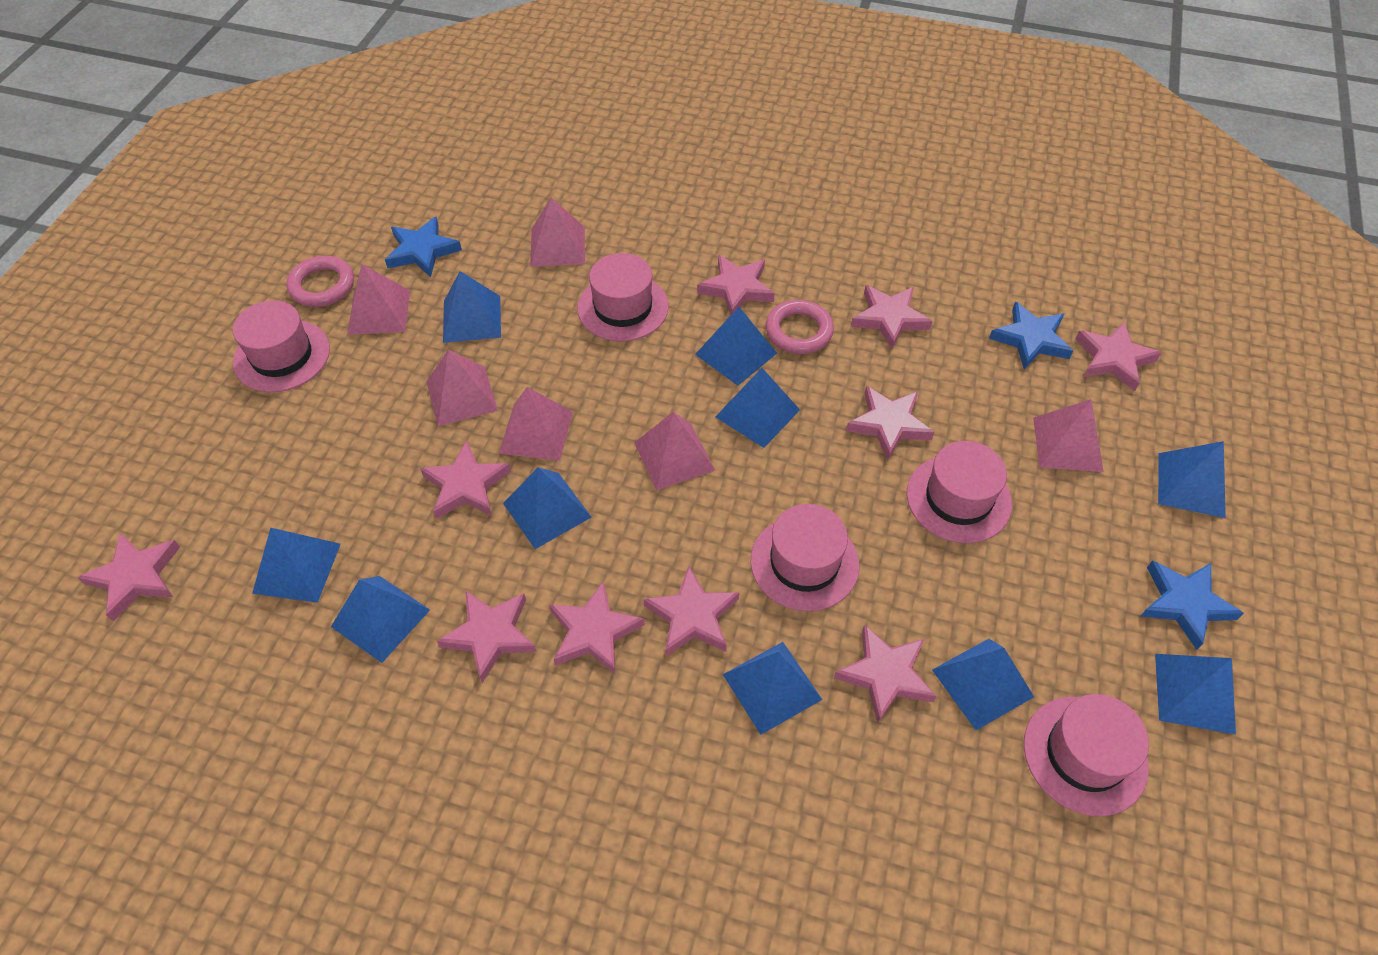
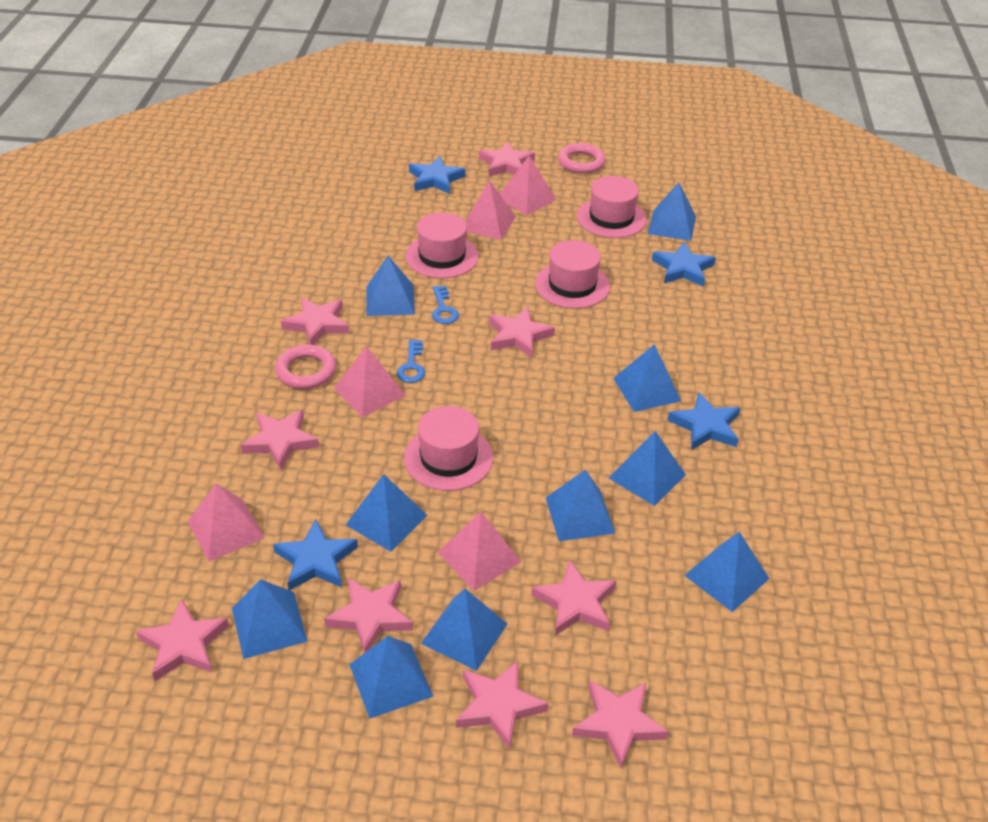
blue key: 0 -> 2
blue star: 3 -> 4
pink hat: 5 -> 4
pink pyramid: 6 -> 5
pink star: 10 -> 9

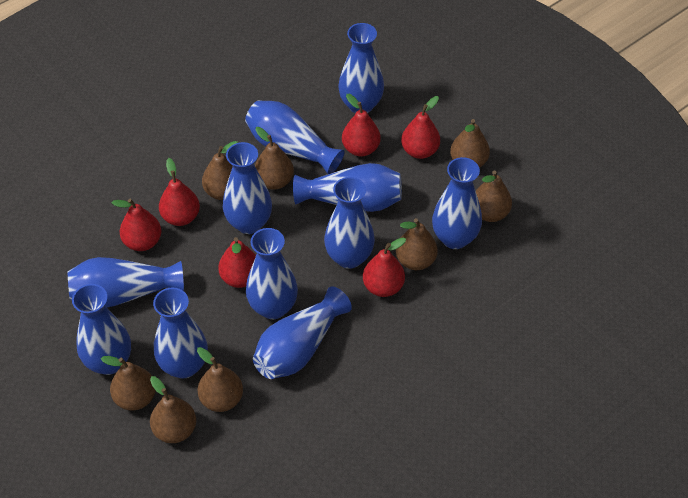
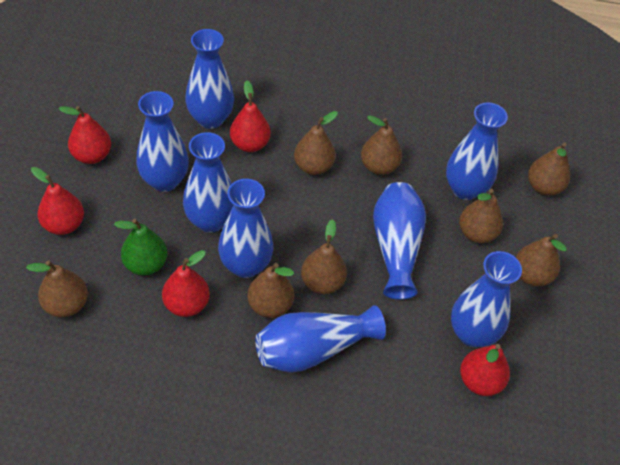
blue vase: 11 -> 8
green pear: 0 -> 1
red pear: 6 -> 5

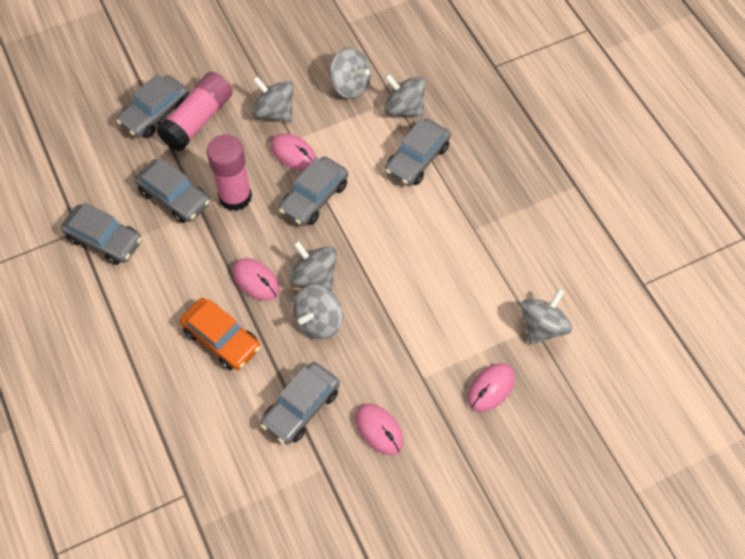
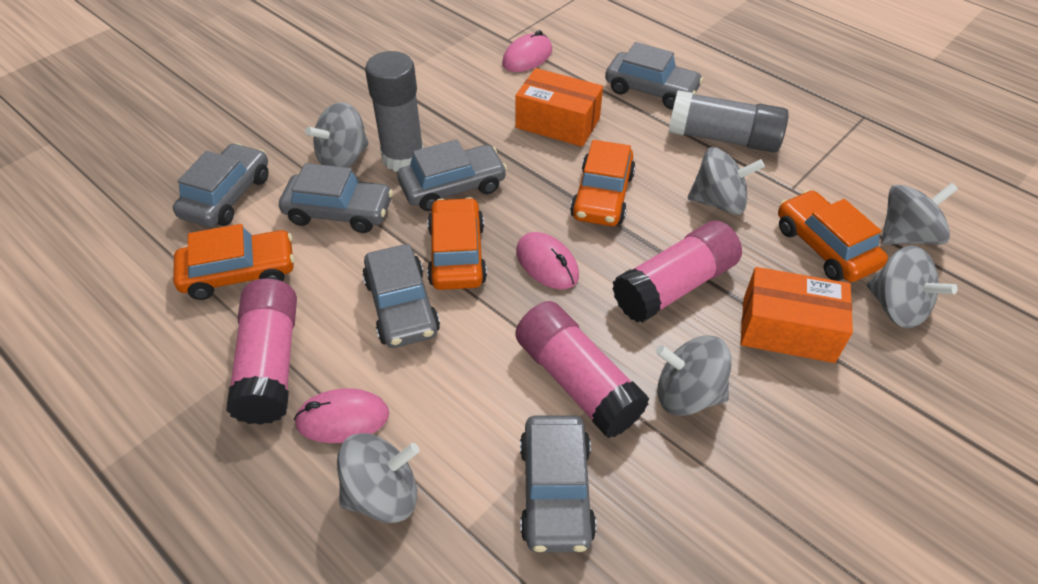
grey glue stick: 0 -> 2
orange box: 0 -> 2
orange car: 1 -> 4
pink glue stick: 2 -> 3
pink mouse: 4 -> 3

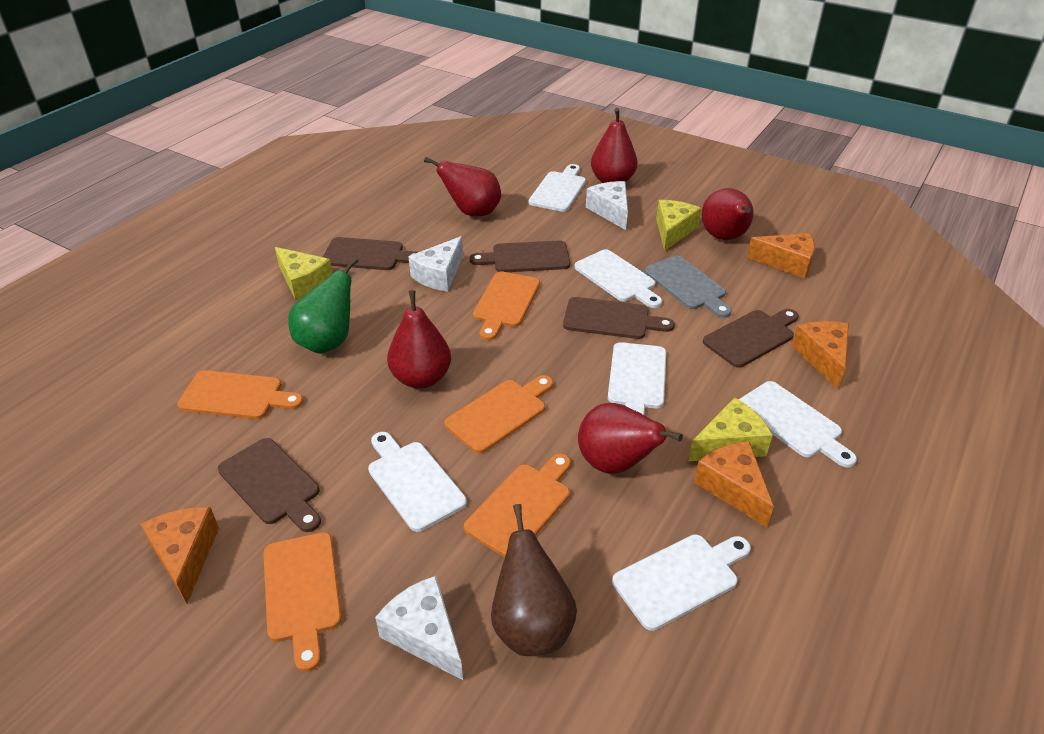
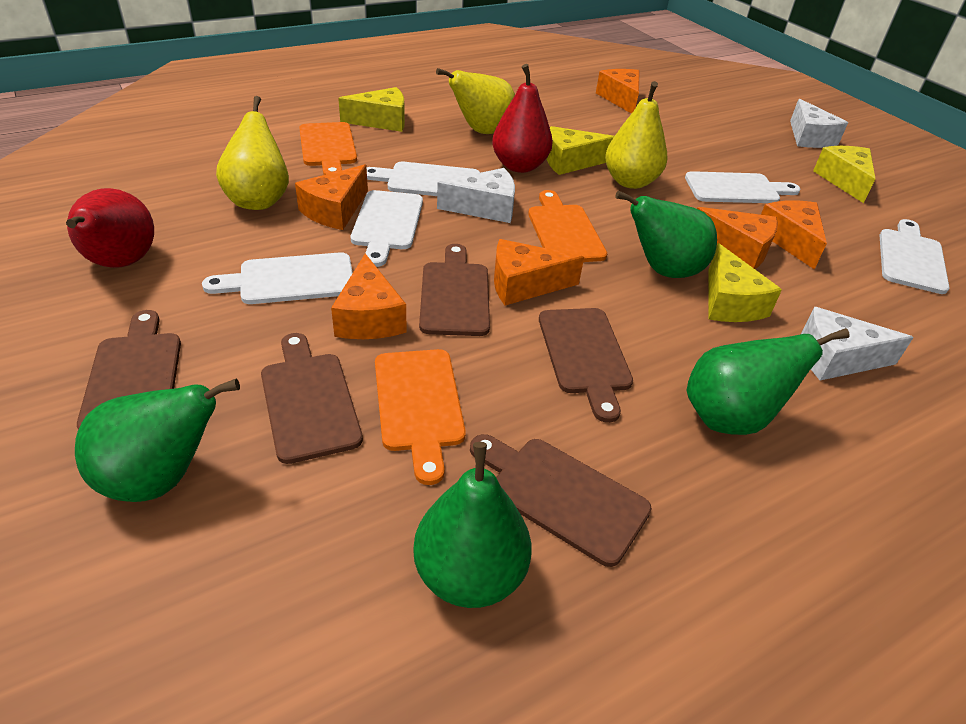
brown pear: 1 -> 0
green pear: 1 -> 4
grey cutting board: 1 -> 0
orange cheese: 4 -> 6
orange cutting board: 5 -> 3
red pear: 5 -> 2
white cutting board: 6 -> 5
yellow cheese: 3 -> 4
yellow pear: 0 -> 3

◆ ◆ ◆

## The problem
Your copy of the entries must be exact and must contain no pictures.

## Written reply
blue key: 0 -> 2
blue star: 3 -> 4
pink hat: 5 -> 4
pink pyramid: 6 -> 5
pink star: 10 -> 9

blue vase: 11 -> 8
green pear: 0 -> 1
red pear: 6 -> 5

grey glue stick: 0 -> 2
orange box: 0 -> 2
orange car: 1 -> 4
pink glue stick: 2 -> 3
pink mouse: 4 -> 3

brown pear: 1 -> 0
green pear: 1 -> 4
grey cutting board: 1 -> 0
orange cheese: 4 -> 6
orange cutting board: 5 -> 3
red pear: 5 -> 2
white cutting board: 6 -> 5
yellow cheese: 3 -> 4
yellow pear: 0 -> 3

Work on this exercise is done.